__Dataset extract__
---+---

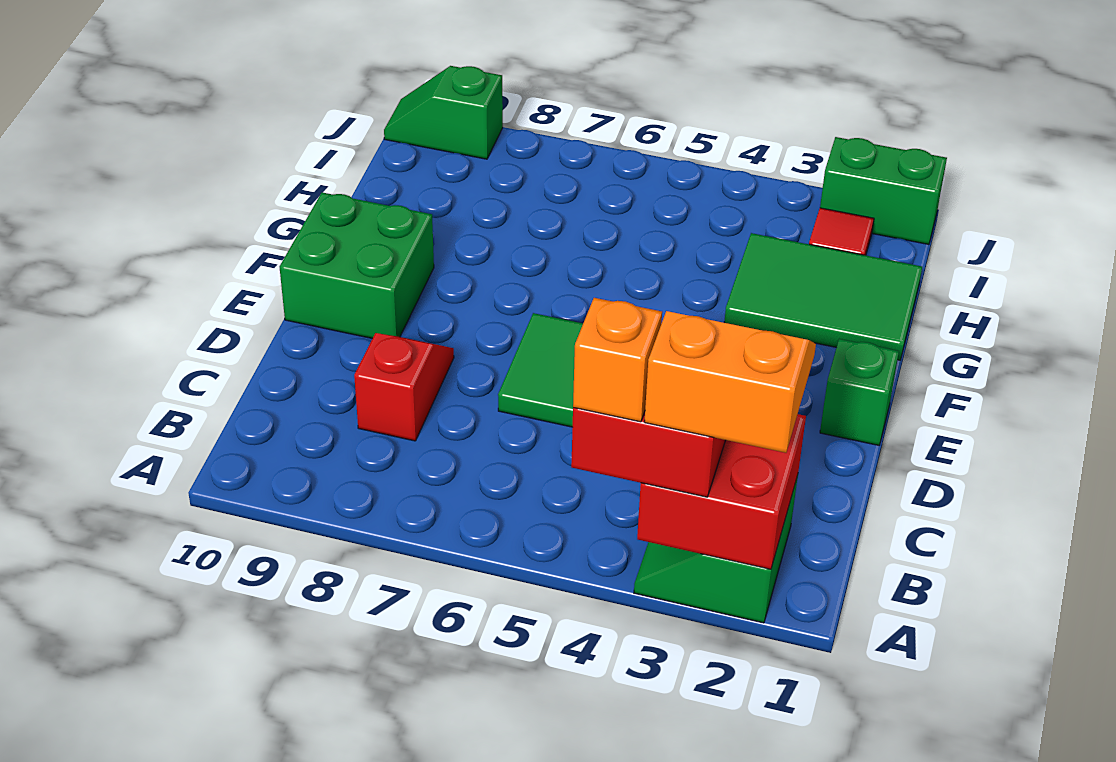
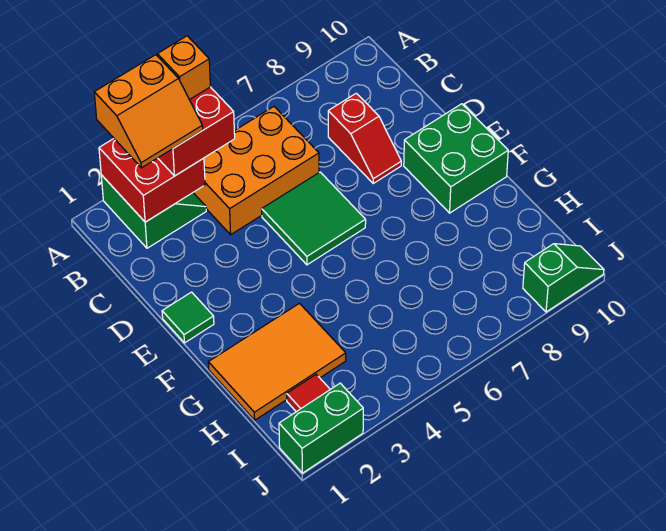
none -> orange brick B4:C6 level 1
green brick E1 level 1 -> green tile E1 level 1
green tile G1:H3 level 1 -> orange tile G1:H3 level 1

---+---

__Your assignment__
Scan the material above for the string "green", and copy every line where it is found.

__Expected answer__
green brick E1 level 1 -> green tile E1 level 1
green tile G1:H3 level 1 -> orange tile G1:H3 level 1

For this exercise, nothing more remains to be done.